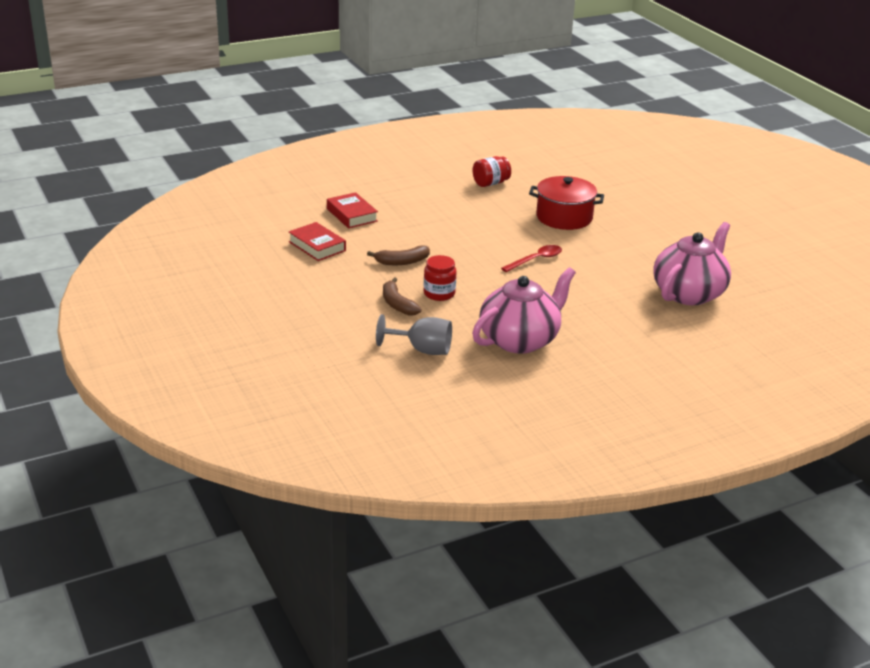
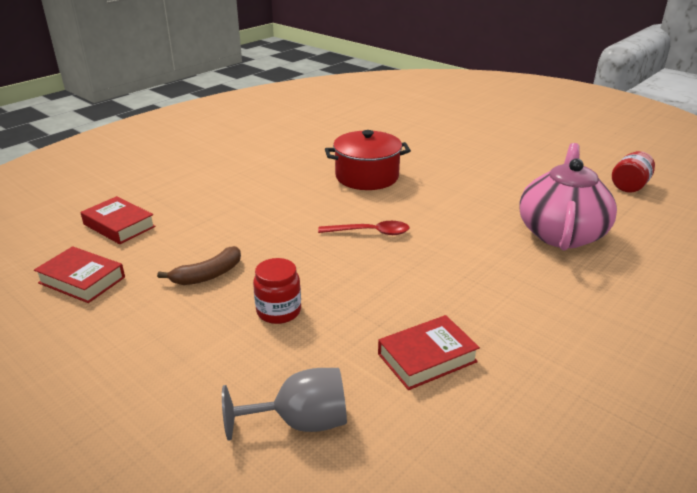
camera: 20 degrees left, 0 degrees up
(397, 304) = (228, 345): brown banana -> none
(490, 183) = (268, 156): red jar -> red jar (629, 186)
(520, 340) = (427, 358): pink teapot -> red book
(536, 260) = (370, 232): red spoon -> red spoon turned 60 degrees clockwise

--

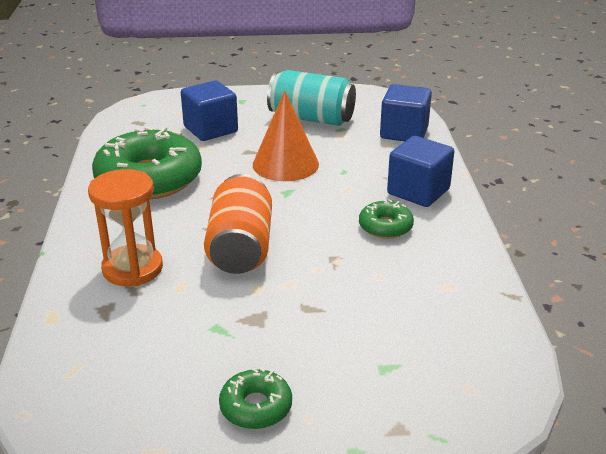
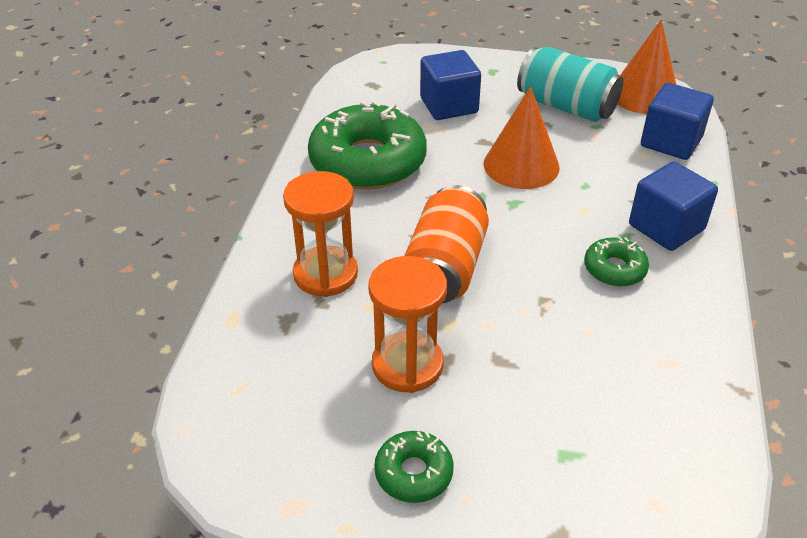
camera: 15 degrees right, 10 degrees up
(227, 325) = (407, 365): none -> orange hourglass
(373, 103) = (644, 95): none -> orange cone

WORK TASK ▸
Of the entries listed above, reproduce only the lines starting at the line containing "camera: 20 degrees left, 0 degrees up" and ending at the line containing "(536, 260) = (370, 232): red". Include both, exactly as they stand.

ANSWER FOR THIS EXERCISE ▸
camera: 20 degrees left, 0 degrees up
(397, 304) = (228, 345): brown banana -> none
(490, 183) = (268, 156): red jar -> red jar (629, 186)
(520, 340) = (427, 358): pink teapot -> red book
(536, 260) = (370, 232): red spoon -> red spoon turned 60 degrees clockwise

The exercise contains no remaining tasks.